(Assignment):
Leaving out the images, please output every entry exactly as it appears.

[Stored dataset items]
== Segment start ==

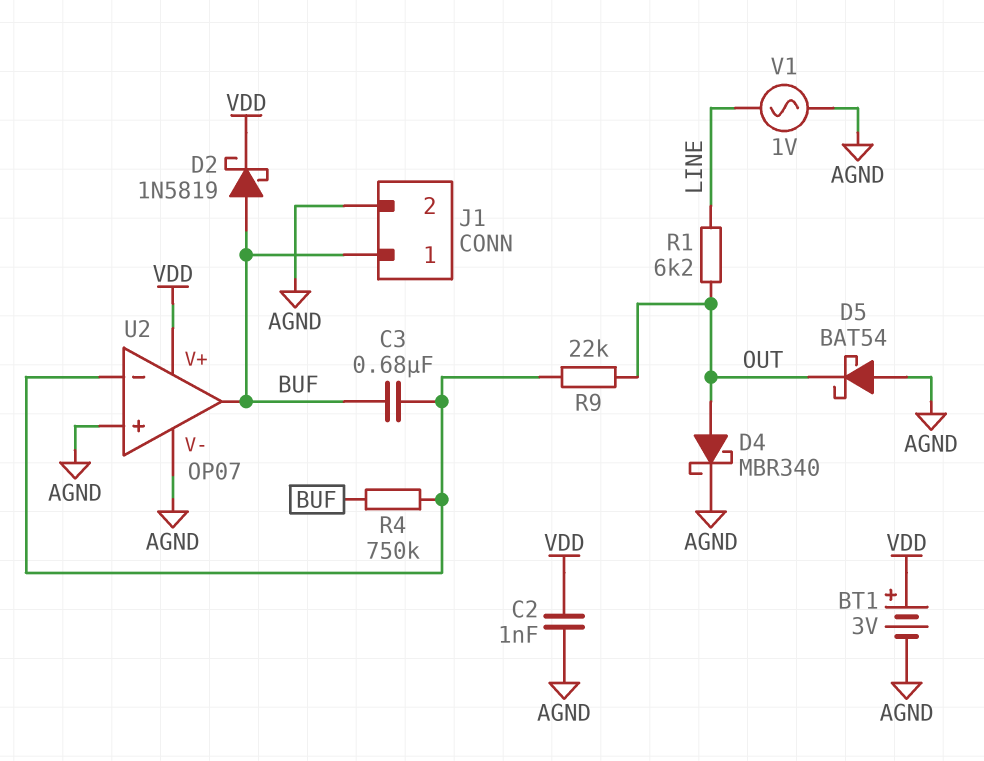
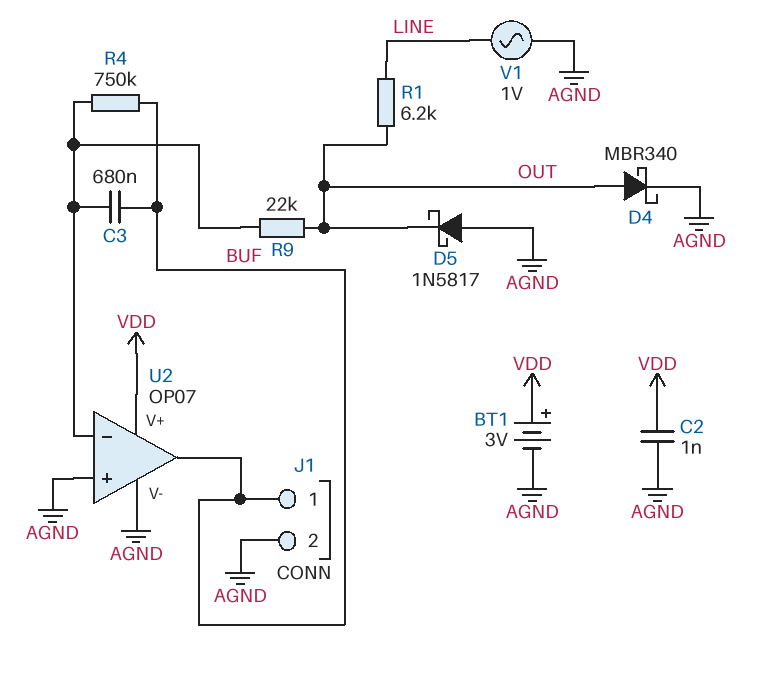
D2: schottky 1N5819 (A BUF, K VDD) -> none
D5: schottky BAT54 (A AGND, K OUT) -> schottky 1N5817 (A AGND, K OUT)

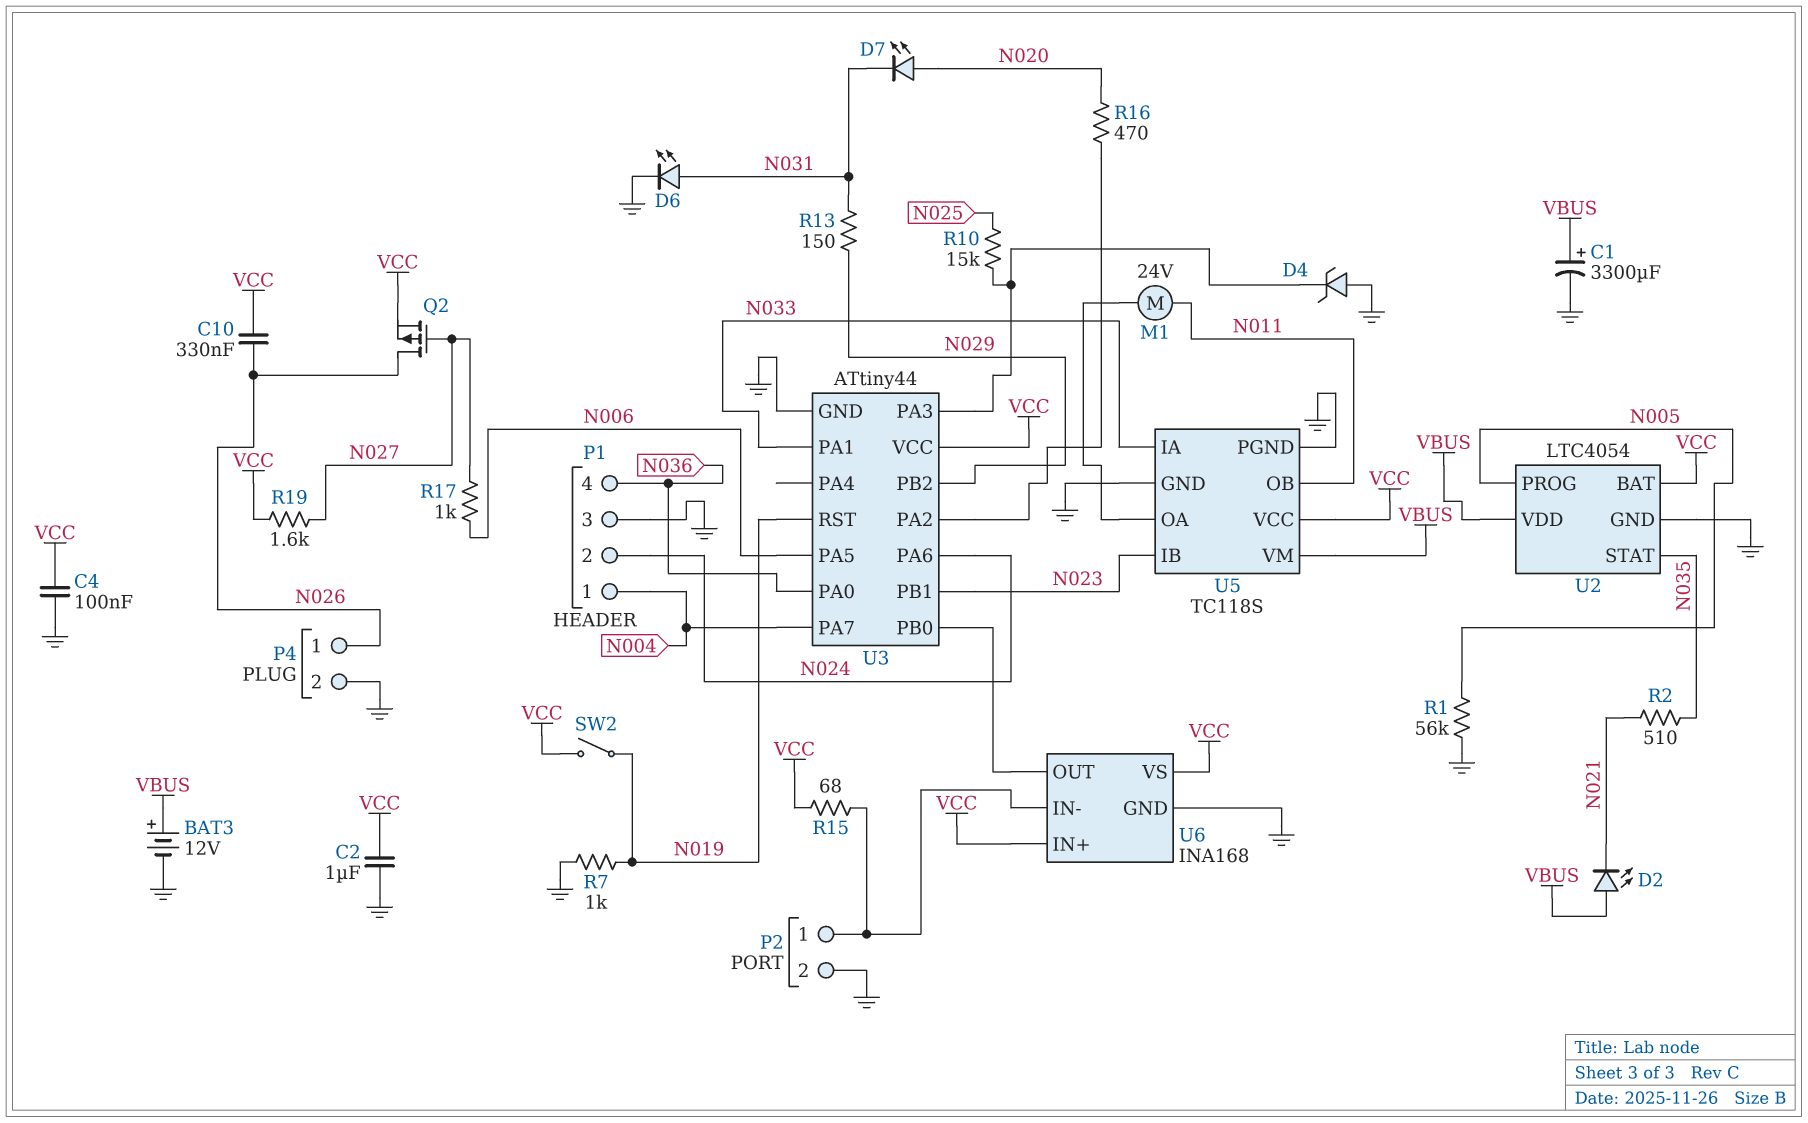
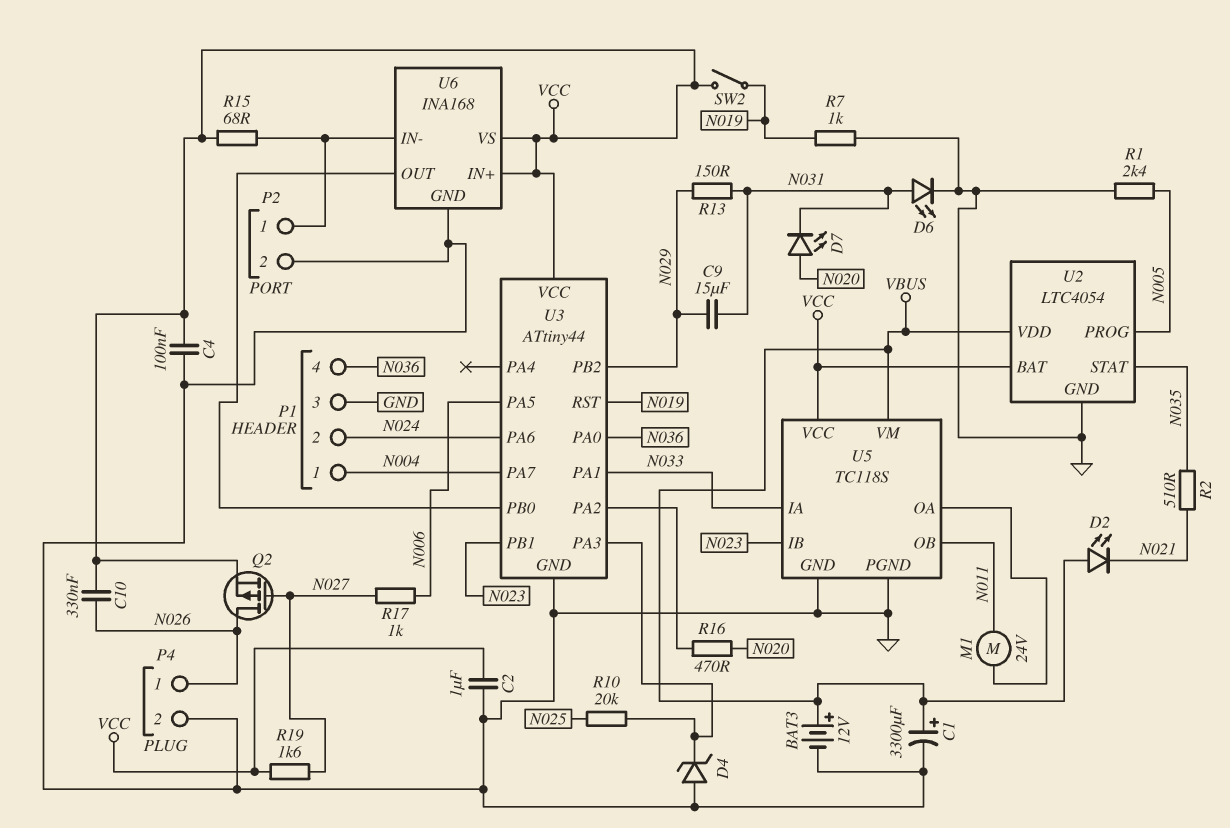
C9: none -> 15uF (N029, N031)
R1: 56k (GND, N005) -> 2.4k (GND, N005)
R10: 15k (N025, U3/PA3) -> 20k (N025, U3/PA3)

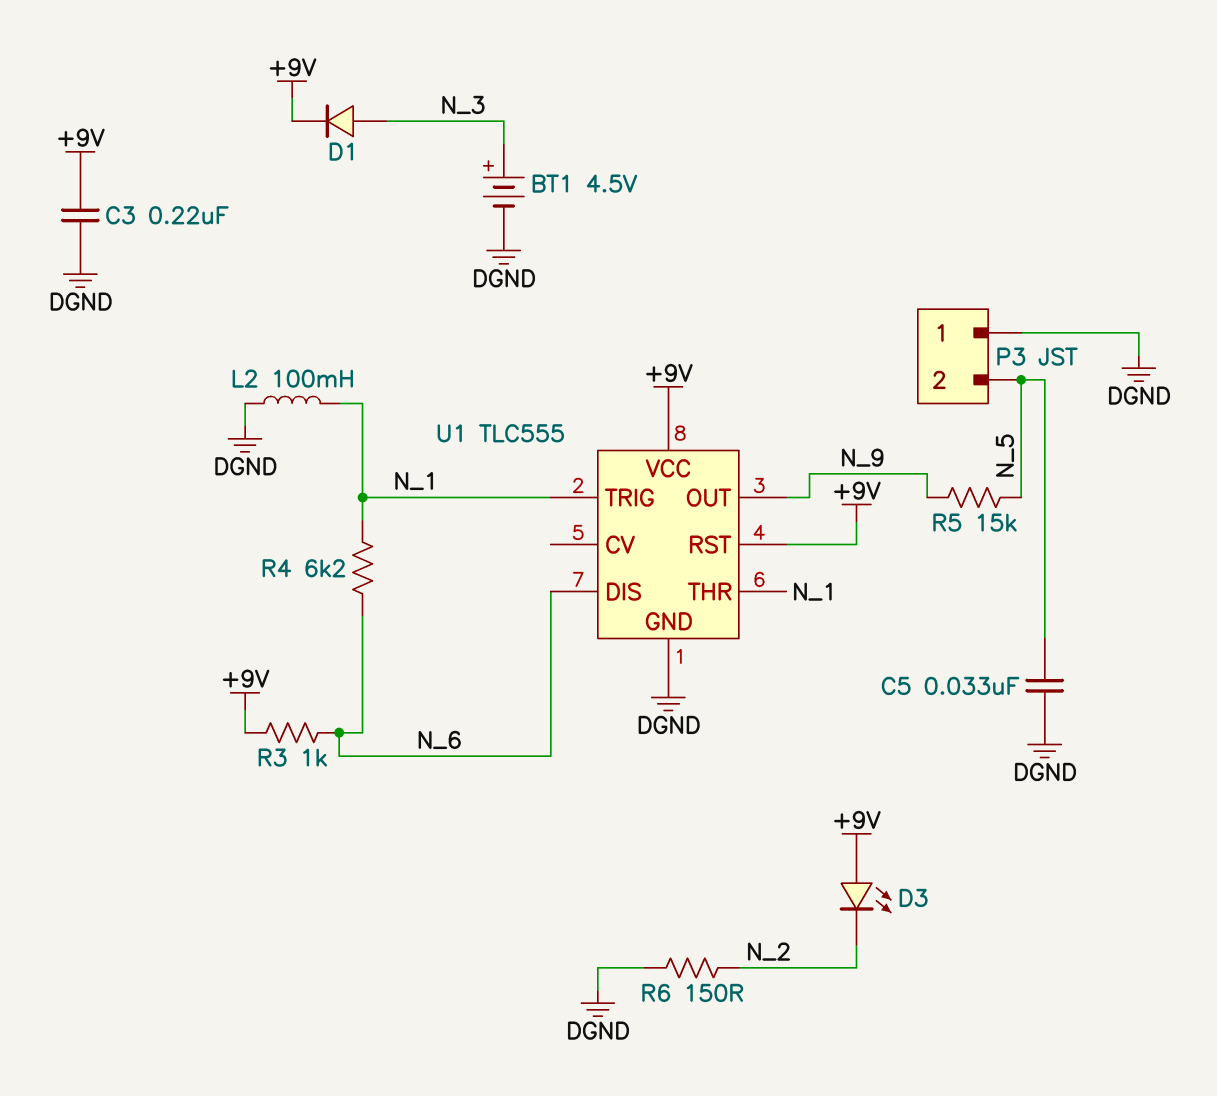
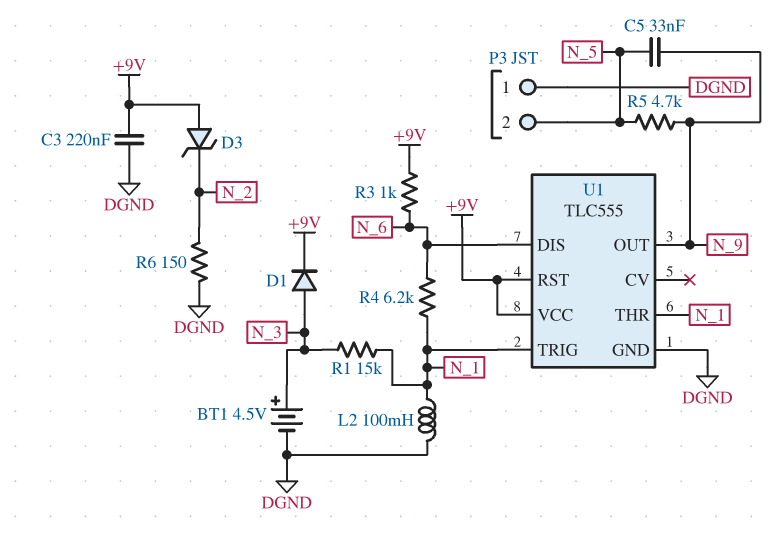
C5: 33nF (DGND, N_5) -> 33nF (N_5, N_9)
D3: LED (A +9V, K N_2) -> zener (A +9V, K N_2)
R1: none -> 15k (N_1, N_3)
R5: 15k (N_5, N_9) -> 4.7k (N_5, N_9)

== Segment end ==

(Written reply):
D2: schottky 1N5819 (A BUF, K VDD) -> none
D5: schottky BAT54 (A AGND, K OUT) -> schottky 1N5817 (A AGND, K OUT)

C9: none -> 15uF (N029, N031)
R1: 56k (GND, N005) -> 2.4k (GND, N005)
R10: 15k (N025, U3/PA3) -> 20k (N025, U3/PA3)

C5: 33nF (DGND, N_5) -> 33nF (N_5, N_9)
D3: LED (A +9V, K N_2) -> zener (A +9V, K N_2)
R1: none -> 15k (N_1, N_3)
R5: 15k (N_5, N_9) -> 4.7k (N_5, N_9)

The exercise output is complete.